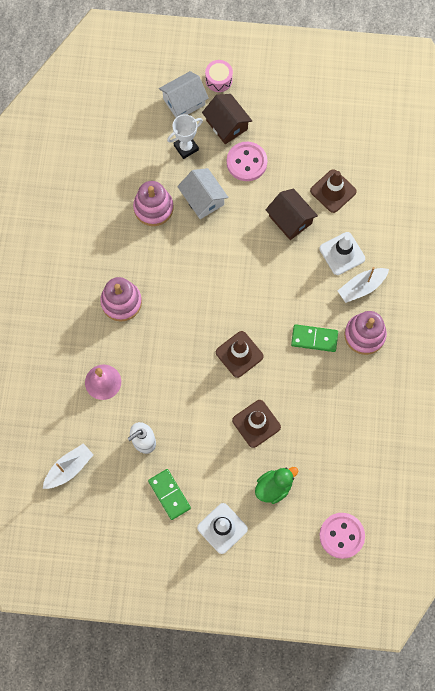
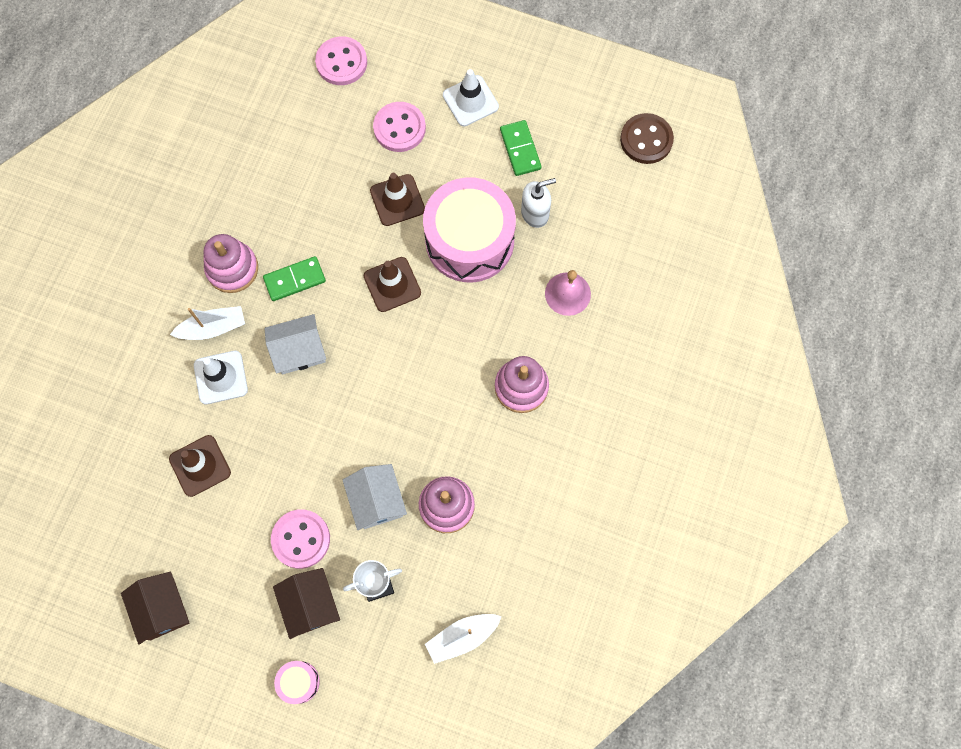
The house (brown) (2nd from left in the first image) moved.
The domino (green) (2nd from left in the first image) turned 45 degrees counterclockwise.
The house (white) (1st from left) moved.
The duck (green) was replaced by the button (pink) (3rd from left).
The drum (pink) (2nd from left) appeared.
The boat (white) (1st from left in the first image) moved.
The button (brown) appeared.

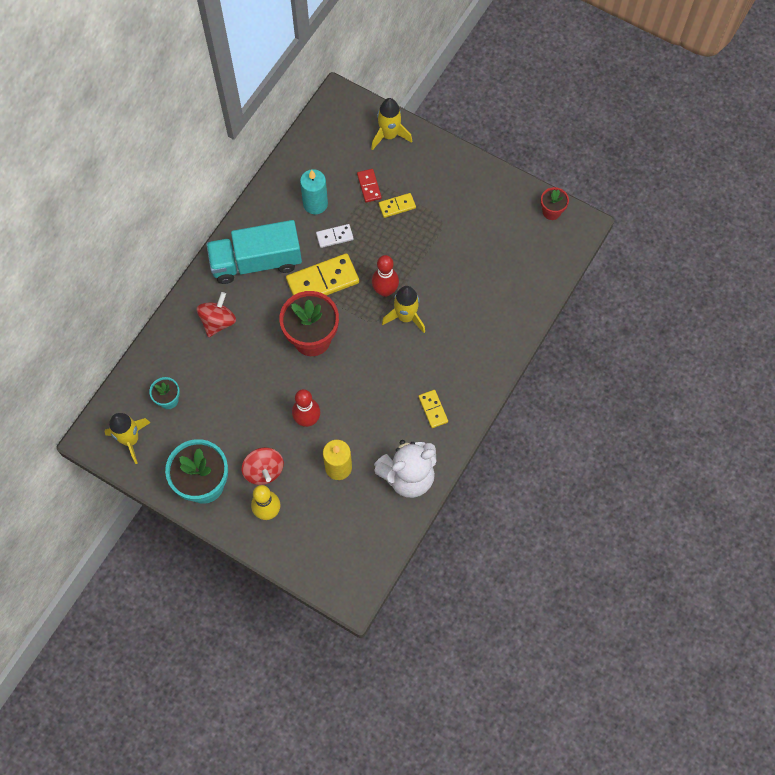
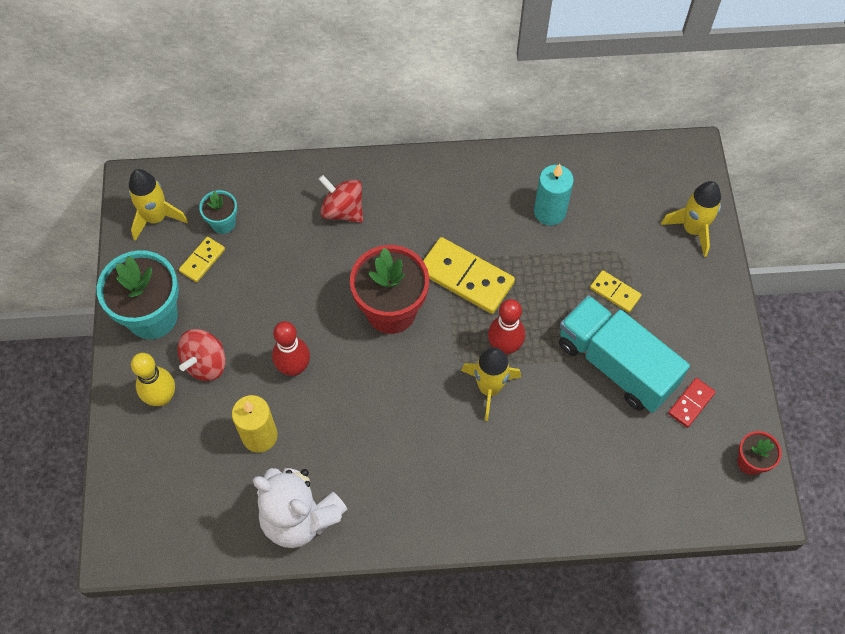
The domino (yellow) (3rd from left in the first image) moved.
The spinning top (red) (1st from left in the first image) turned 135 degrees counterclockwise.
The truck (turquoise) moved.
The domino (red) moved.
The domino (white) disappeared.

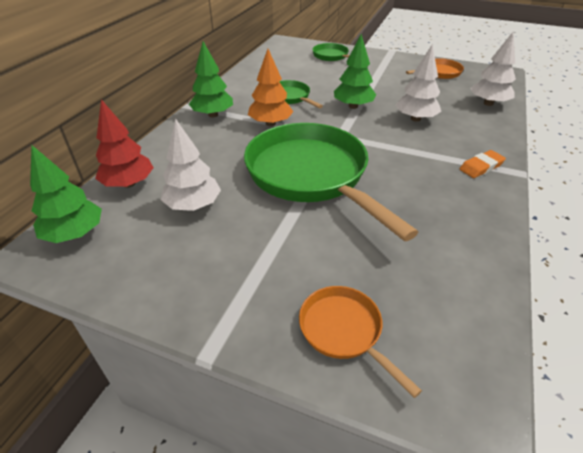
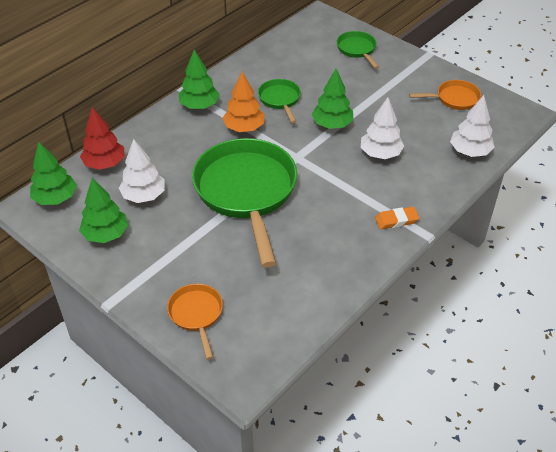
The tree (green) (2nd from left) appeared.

WHAT TO WORK ON >>
Return the listing unchanged, but drop every picture.

TASK RESPONSE >>
The house (brown) (2nd from left in the first image) moved.
The domino (green) (2nd from left in the first image) turned 45 degrees counterclockwise.
The house (white) (1st from left) moved.
The duck (green) was replaced by the button (pink) (3rd from left).
The drum (pink) (2nd from left) appeared.
The boat (white) (1st from left in the first image) moved.
The button (brown) appeared.

The domino (yellow) (3rd from left in the first image) moved.
The spinning top (red) (1st from left in the first image) turned 135 degrees counterclockwise.
The truck (turquoise) moved.
The domino (red) moved.
The domino (white) disappeared.

The tree (green) (2nd from left) appeared.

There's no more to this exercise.